— begin —
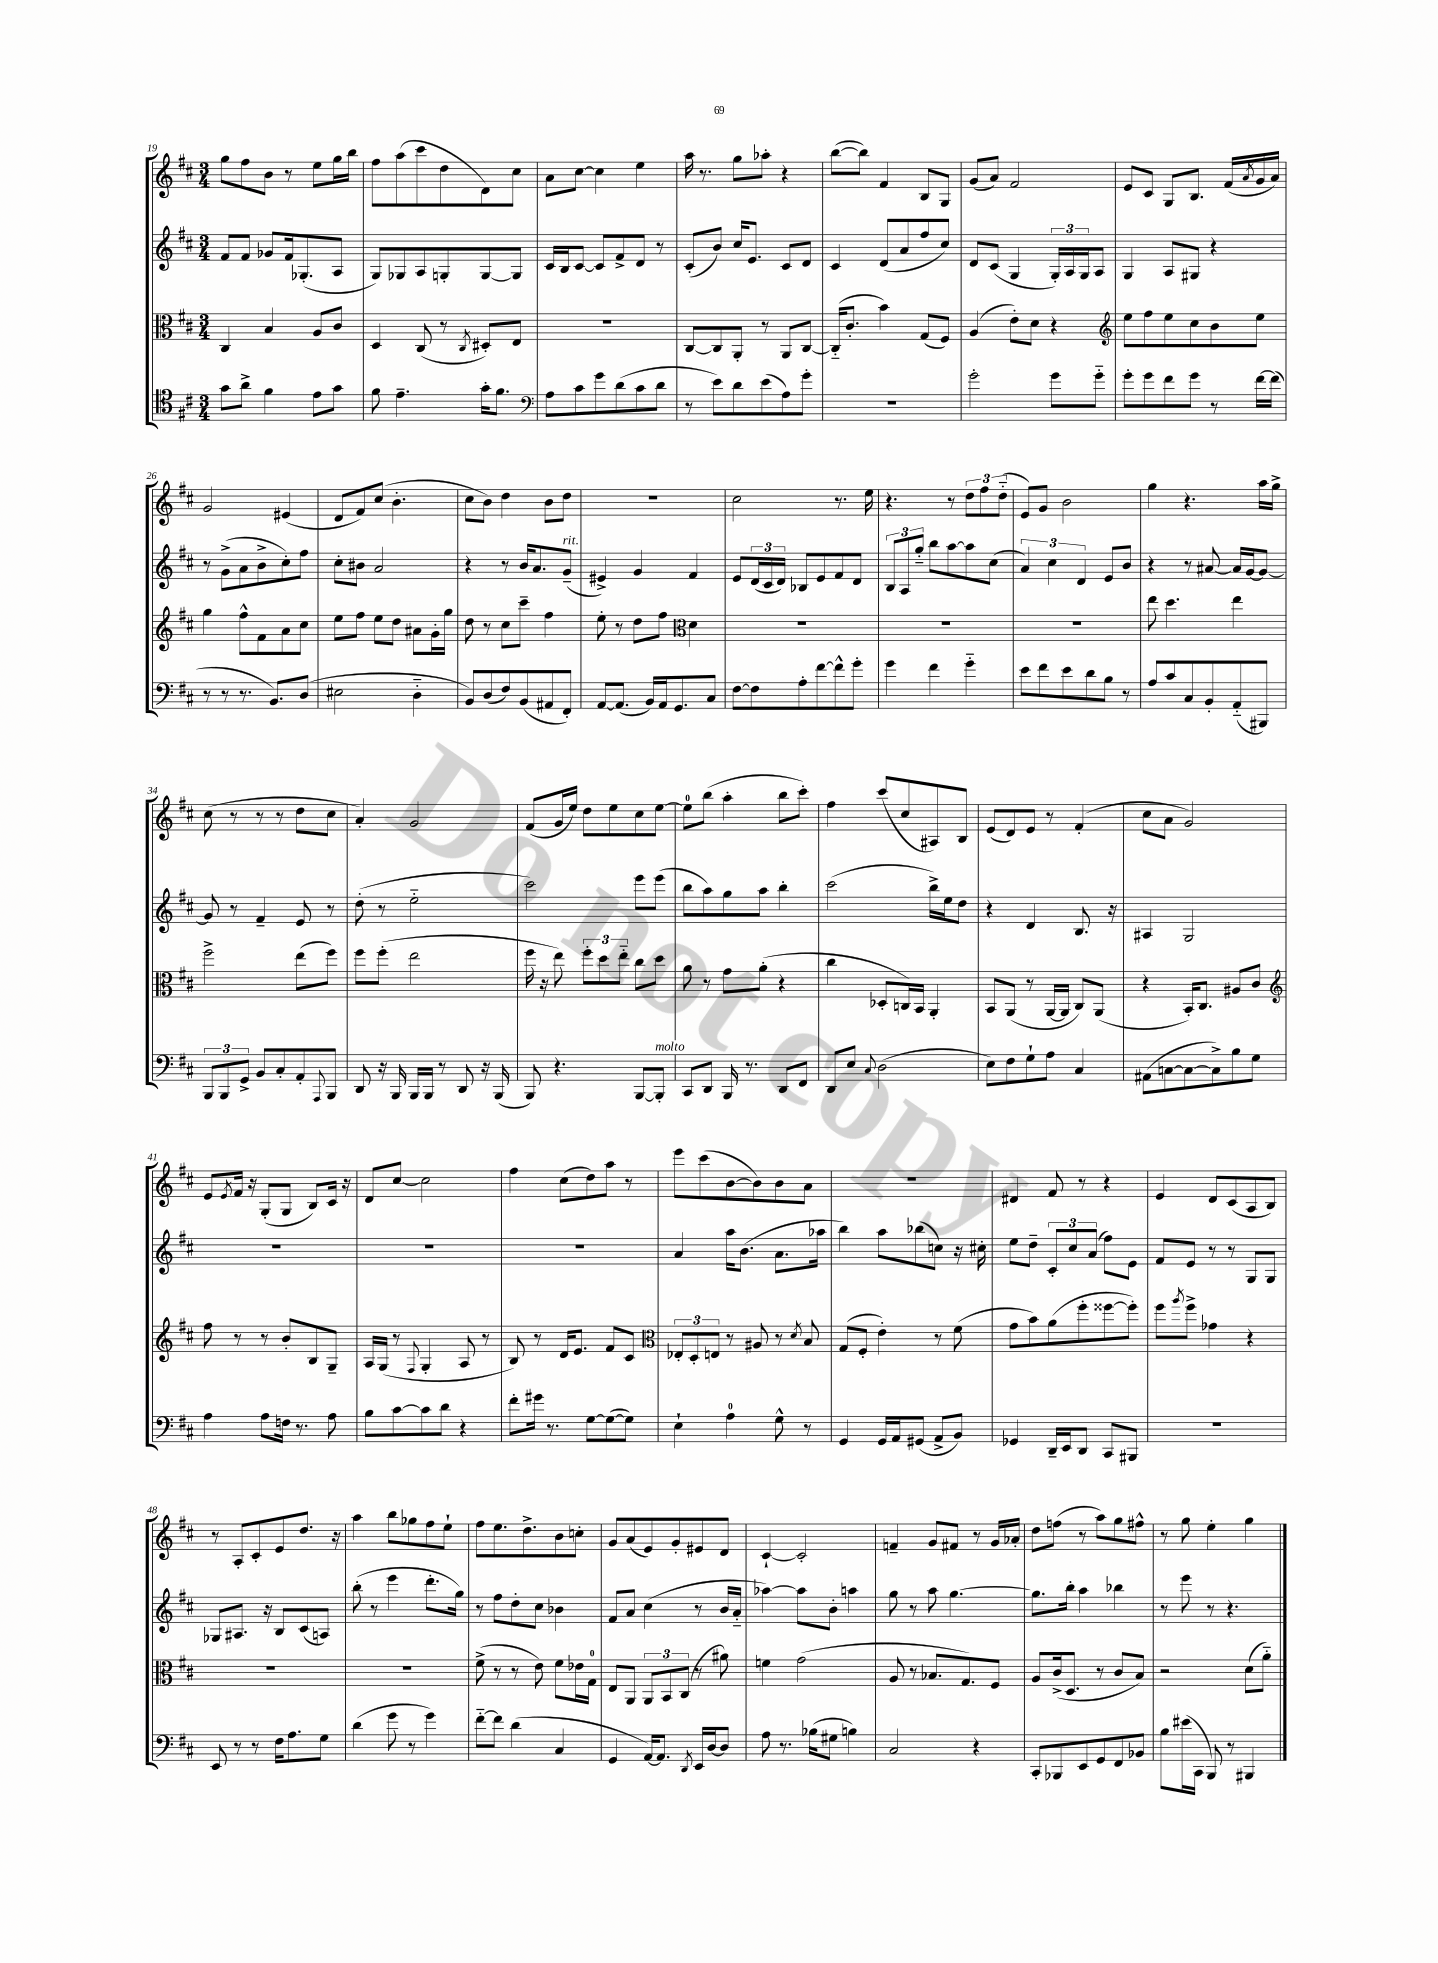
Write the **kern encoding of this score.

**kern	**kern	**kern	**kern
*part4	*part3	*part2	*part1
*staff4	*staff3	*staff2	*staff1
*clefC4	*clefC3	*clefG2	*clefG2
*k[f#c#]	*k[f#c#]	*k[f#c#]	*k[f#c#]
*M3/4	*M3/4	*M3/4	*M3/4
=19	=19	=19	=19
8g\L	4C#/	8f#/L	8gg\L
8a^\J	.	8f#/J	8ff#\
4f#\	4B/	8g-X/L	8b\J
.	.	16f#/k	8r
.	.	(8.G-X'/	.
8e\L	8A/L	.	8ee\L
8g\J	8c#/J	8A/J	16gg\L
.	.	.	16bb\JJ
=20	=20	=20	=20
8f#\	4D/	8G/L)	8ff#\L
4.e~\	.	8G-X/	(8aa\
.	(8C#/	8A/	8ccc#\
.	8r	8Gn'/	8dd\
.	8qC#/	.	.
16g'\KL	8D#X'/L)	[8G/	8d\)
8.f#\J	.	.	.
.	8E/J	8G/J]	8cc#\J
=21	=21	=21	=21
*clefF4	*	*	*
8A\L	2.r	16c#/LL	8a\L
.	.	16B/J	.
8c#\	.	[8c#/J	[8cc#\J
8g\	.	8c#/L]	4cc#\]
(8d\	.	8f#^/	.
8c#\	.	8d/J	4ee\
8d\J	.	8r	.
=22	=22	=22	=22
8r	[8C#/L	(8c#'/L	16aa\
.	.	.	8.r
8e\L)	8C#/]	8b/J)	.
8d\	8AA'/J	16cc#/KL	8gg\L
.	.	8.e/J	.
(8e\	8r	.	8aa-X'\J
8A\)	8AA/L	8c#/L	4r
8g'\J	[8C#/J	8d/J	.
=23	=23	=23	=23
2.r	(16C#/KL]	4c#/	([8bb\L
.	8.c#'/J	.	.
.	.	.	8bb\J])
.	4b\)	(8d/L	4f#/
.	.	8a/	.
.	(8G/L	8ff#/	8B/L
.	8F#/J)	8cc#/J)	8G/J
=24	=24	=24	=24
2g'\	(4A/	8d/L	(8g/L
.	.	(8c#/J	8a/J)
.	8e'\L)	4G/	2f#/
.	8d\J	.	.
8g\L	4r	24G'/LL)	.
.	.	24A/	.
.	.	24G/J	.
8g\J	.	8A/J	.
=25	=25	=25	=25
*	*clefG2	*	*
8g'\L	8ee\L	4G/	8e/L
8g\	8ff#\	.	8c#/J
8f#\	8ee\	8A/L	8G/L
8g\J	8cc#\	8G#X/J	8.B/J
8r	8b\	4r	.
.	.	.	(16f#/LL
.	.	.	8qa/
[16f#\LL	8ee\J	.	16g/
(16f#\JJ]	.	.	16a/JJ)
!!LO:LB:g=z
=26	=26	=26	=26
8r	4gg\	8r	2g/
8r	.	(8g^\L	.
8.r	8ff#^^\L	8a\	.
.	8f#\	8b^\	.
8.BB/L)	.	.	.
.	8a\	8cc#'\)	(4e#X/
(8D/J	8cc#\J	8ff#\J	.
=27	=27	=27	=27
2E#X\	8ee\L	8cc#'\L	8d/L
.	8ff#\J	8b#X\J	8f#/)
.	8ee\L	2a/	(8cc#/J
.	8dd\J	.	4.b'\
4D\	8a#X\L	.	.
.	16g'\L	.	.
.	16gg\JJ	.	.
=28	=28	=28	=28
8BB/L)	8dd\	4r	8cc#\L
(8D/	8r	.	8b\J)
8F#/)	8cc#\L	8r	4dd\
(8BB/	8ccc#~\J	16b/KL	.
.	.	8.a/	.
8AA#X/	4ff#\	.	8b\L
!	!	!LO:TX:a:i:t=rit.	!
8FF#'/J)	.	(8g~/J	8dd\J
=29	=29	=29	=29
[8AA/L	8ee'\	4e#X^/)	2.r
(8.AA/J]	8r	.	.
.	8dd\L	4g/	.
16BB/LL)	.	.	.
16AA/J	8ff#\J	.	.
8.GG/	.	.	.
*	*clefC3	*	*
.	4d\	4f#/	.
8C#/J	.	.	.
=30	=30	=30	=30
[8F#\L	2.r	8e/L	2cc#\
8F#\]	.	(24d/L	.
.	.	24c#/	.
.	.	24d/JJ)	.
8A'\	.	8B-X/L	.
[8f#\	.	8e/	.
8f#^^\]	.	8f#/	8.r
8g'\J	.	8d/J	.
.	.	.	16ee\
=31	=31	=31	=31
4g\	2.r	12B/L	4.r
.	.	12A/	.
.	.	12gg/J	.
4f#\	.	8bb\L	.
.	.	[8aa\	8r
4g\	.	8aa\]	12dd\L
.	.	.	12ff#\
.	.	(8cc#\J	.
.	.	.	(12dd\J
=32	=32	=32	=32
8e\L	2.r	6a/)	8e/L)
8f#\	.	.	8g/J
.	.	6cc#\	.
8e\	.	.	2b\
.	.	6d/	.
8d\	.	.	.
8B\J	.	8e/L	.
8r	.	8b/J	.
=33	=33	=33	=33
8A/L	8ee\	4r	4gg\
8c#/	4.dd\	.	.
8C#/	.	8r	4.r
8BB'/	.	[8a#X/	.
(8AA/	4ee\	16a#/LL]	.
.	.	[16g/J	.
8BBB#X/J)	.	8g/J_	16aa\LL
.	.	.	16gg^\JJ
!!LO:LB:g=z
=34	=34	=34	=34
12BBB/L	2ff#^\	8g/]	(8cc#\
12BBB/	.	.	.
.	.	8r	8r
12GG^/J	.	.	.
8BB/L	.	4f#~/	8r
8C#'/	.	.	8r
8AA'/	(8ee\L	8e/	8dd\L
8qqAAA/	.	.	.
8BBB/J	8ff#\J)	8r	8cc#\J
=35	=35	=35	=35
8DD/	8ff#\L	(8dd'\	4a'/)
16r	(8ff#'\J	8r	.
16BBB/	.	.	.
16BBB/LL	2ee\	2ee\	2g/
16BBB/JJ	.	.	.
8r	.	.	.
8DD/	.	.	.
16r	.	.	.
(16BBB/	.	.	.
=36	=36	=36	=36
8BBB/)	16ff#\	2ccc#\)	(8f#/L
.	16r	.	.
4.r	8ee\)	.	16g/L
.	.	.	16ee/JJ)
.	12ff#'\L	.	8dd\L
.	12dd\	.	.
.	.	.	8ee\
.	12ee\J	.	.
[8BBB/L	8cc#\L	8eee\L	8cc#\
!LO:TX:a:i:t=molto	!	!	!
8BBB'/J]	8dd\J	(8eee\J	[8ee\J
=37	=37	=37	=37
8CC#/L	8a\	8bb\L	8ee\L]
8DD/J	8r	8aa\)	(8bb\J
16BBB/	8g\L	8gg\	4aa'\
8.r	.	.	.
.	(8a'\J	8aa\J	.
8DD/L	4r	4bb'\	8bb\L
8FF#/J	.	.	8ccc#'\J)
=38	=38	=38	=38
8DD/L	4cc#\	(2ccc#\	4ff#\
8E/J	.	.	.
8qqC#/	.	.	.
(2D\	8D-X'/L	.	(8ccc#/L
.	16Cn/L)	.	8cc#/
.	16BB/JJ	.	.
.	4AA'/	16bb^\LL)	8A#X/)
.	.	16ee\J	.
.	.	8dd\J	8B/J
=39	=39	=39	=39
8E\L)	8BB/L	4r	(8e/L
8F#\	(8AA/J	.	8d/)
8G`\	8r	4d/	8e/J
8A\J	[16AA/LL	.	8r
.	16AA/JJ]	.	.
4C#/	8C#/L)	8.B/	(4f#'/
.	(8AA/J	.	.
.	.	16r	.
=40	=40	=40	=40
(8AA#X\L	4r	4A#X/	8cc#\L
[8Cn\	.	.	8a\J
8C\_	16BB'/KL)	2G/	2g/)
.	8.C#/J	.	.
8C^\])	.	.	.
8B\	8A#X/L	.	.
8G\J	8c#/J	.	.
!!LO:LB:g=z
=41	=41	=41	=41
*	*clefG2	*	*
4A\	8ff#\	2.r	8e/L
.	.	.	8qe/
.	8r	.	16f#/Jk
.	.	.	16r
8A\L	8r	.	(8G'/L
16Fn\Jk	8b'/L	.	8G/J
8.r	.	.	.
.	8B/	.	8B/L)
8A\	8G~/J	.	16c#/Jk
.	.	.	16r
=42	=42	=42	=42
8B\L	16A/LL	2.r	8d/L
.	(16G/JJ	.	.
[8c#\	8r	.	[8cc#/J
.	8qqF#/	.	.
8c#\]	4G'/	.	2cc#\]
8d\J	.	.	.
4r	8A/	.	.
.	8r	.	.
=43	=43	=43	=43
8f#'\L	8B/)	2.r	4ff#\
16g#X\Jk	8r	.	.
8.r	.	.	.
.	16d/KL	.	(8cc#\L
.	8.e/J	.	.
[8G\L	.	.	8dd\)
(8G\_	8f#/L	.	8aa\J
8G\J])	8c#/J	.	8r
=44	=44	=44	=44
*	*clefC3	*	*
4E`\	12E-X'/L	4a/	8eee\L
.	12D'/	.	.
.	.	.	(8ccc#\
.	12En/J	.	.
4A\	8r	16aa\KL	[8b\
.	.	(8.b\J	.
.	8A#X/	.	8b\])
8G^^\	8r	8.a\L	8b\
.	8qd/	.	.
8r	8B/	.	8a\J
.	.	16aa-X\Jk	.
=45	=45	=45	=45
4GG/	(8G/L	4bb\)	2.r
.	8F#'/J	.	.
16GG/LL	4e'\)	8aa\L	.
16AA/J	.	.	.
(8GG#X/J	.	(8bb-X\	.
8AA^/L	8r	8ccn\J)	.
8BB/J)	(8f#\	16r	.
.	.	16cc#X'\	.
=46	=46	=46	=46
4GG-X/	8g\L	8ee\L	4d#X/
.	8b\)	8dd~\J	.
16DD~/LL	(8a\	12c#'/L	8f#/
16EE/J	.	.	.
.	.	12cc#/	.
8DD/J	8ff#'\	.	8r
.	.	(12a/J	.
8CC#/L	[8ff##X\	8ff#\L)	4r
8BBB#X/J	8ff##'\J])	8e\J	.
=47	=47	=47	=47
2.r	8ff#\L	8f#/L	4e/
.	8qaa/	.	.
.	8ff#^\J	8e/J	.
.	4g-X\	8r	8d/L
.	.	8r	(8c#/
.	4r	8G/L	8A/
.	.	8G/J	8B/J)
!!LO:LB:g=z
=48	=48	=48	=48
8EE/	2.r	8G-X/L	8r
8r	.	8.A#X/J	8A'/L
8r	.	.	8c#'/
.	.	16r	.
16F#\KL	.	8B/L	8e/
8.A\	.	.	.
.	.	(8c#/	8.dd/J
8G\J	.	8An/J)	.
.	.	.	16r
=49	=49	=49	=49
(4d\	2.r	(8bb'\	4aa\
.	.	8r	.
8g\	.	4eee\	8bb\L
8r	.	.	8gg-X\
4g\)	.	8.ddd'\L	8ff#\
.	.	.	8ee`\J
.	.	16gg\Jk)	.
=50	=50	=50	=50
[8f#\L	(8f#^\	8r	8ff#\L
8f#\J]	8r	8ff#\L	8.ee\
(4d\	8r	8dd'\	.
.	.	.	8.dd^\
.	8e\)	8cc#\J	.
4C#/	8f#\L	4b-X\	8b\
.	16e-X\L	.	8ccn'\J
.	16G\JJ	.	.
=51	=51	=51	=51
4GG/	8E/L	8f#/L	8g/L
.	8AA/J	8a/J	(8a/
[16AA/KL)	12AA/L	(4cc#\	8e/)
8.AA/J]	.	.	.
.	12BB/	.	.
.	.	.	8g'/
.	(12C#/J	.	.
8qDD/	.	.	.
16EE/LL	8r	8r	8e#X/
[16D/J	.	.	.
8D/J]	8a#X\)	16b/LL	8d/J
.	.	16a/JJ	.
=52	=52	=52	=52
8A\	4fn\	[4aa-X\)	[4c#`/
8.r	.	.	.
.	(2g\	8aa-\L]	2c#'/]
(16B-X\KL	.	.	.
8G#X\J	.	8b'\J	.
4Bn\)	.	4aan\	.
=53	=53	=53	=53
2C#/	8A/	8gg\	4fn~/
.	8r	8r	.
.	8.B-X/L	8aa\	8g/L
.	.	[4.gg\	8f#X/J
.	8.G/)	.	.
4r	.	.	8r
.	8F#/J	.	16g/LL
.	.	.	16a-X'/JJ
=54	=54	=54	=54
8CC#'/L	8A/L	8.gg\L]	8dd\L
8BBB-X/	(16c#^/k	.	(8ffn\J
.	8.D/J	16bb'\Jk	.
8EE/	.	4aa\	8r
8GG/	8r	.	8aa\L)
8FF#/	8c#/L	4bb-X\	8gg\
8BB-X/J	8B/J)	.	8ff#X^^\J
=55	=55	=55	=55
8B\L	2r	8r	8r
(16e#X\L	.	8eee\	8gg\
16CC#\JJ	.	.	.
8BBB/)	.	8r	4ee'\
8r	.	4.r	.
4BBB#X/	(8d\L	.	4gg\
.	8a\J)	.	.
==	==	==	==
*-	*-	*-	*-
— end —
§ Written task: Pull out every line of the listing above that contains the string "kern". Case counts.

§ Task answer:
Write the **kern encoding of this score.
**kern	**kern	**kern	**kern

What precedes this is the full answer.